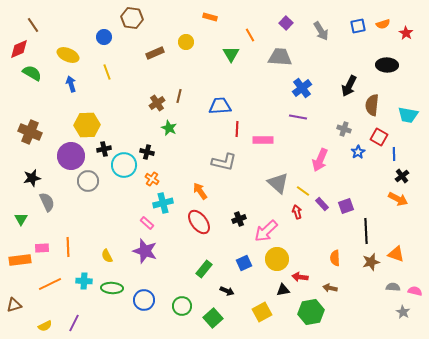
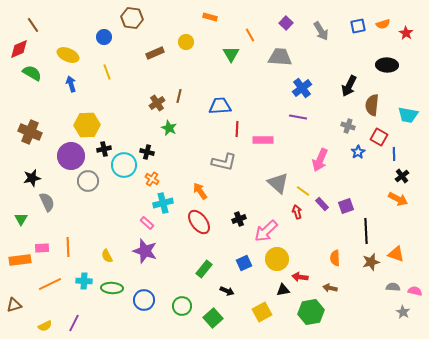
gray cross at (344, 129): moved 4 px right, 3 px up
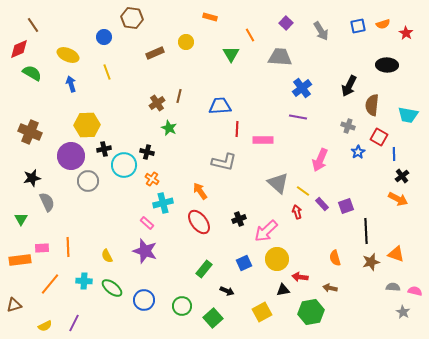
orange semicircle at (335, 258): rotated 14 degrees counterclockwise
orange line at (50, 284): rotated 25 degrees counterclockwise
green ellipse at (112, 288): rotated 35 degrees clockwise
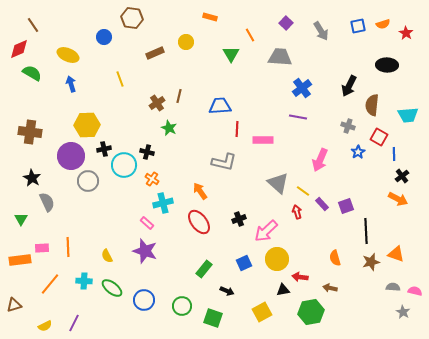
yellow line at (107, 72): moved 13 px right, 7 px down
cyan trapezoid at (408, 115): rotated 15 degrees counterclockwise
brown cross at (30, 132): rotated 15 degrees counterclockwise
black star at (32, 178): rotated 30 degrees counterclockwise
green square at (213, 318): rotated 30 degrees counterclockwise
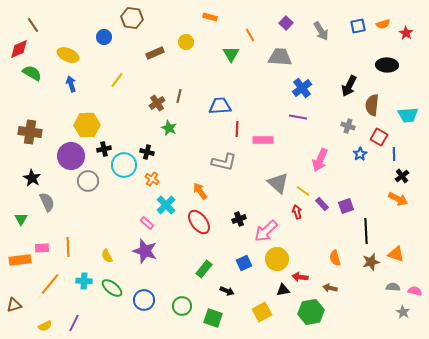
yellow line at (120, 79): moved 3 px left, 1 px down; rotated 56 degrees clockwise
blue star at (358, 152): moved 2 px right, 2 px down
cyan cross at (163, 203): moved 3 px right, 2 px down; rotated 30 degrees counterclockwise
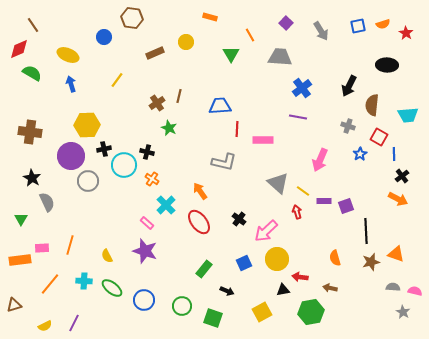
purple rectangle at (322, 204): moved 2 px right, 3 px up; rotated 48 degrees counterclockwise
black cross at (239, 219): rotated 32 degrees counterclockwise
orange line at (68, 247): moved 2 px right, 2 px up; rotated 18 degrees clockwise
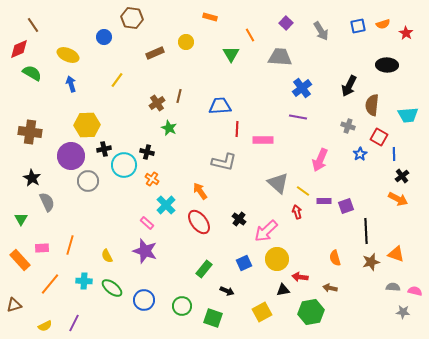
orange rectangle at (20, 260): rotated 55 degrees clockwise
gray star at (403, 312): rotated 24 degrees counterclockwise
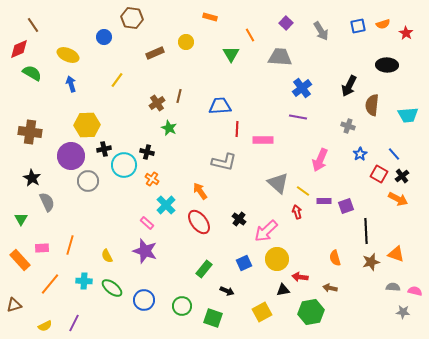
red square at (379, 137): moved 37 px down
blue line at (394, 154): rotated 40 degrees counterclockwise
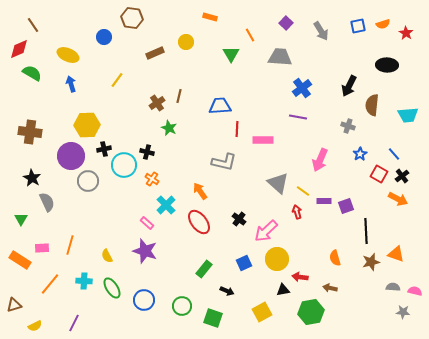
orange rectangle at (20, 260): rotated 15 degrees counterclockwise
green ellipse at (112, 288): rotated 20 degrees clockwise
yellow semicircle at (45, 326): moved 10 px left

---

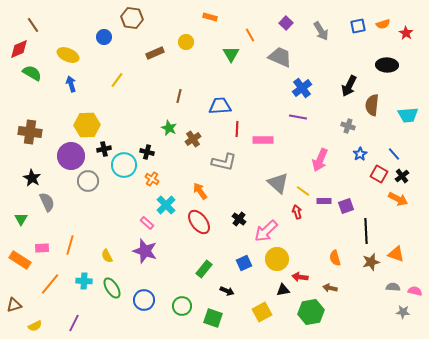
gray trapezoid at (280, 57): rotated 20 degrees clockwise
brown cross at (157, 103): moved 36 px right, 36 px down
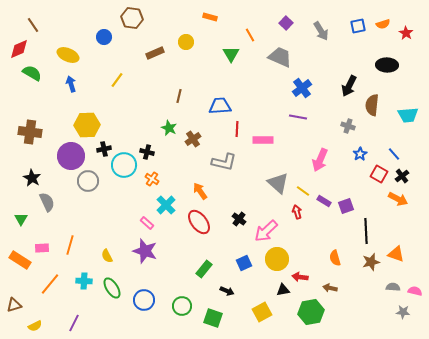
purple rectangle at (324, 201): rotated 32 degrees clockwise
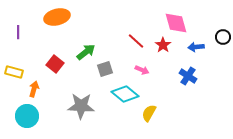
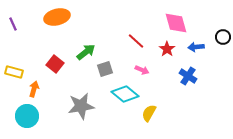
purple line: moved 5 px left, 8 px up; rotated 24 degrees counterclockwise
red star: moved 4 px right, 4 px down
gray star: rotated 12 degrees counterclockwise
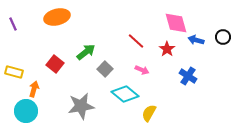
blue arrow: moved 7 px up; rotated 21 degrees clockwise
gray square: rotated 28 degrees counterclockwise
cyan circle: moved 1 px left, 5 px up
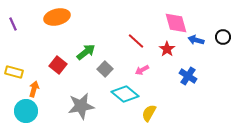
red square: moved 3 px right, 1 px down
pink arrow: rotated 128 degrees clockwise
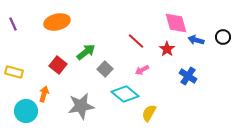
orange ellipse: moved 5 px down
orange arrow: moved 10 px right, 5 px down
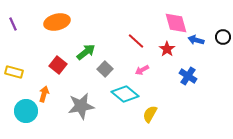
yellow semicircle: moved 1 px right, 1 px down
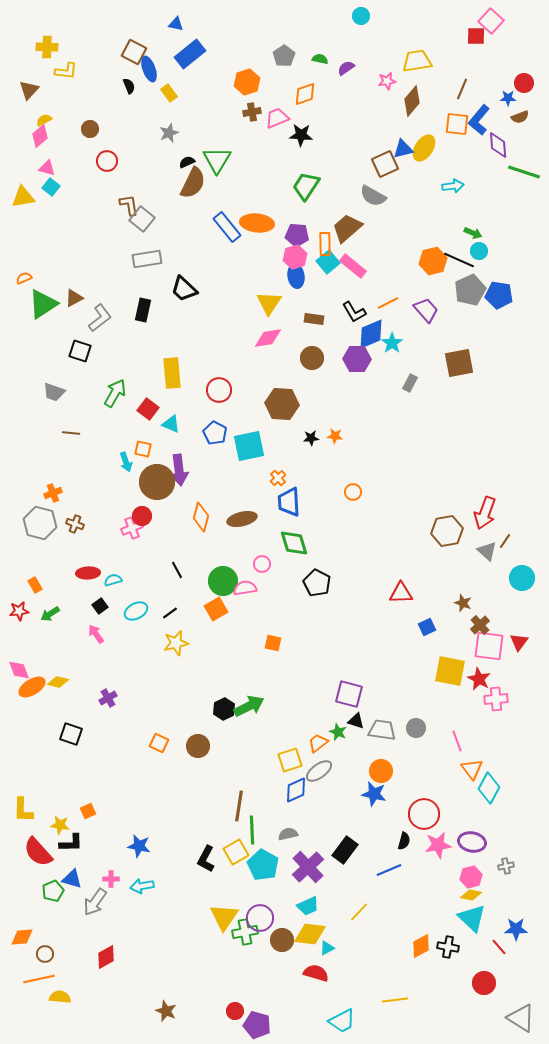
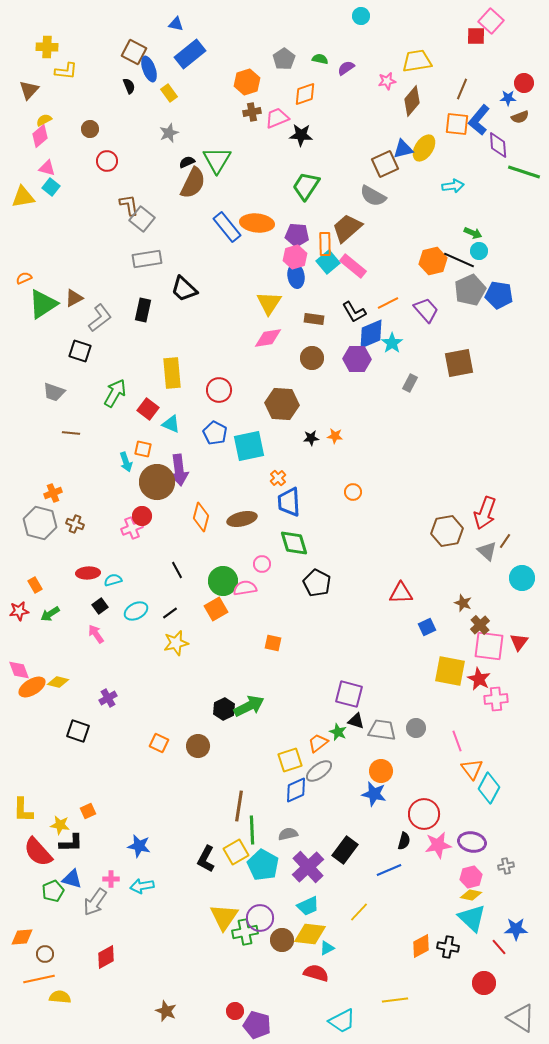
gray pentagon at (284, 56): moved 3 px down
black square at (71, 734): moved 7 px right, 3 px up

--

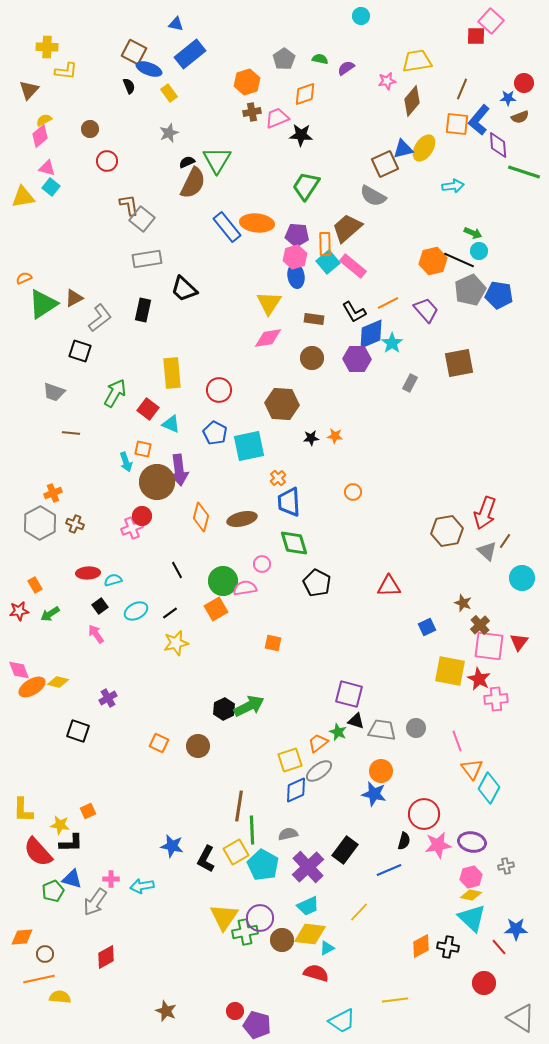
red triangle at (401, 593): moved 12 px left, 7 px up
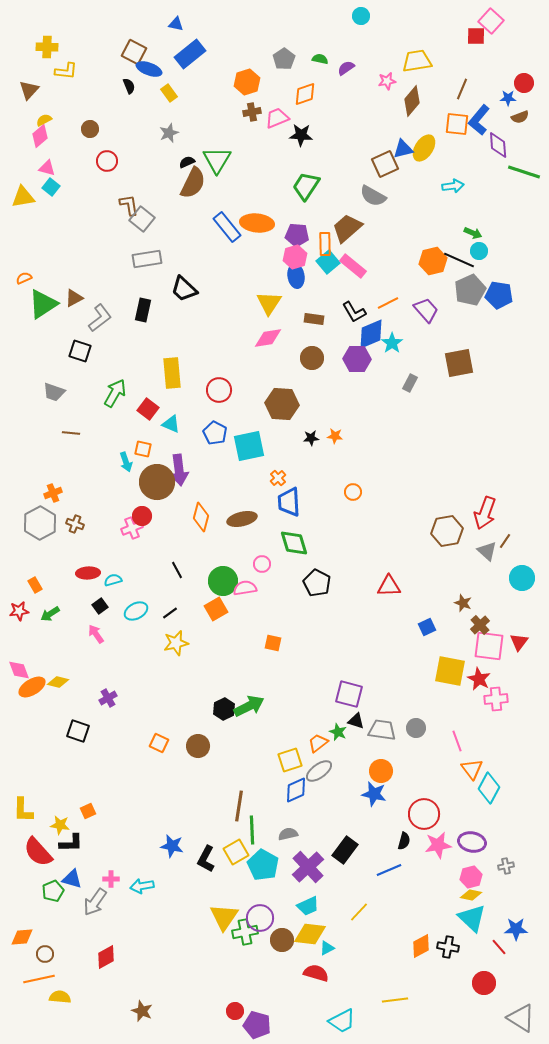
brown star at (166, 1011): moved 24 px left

▸ Required task:
Copy the lines starting with the one containing "gray pentagon at (284, 56): moved 3 px down" and going on through the one containing "black square at", swapping "moved" for "shifted" wherever it appears and leaving everything else as it is.

▸ Finished task:
gray pentagon at (284, 56): shifted 3 px down
black square at (71, 734): shifted 7 px right, 3 px up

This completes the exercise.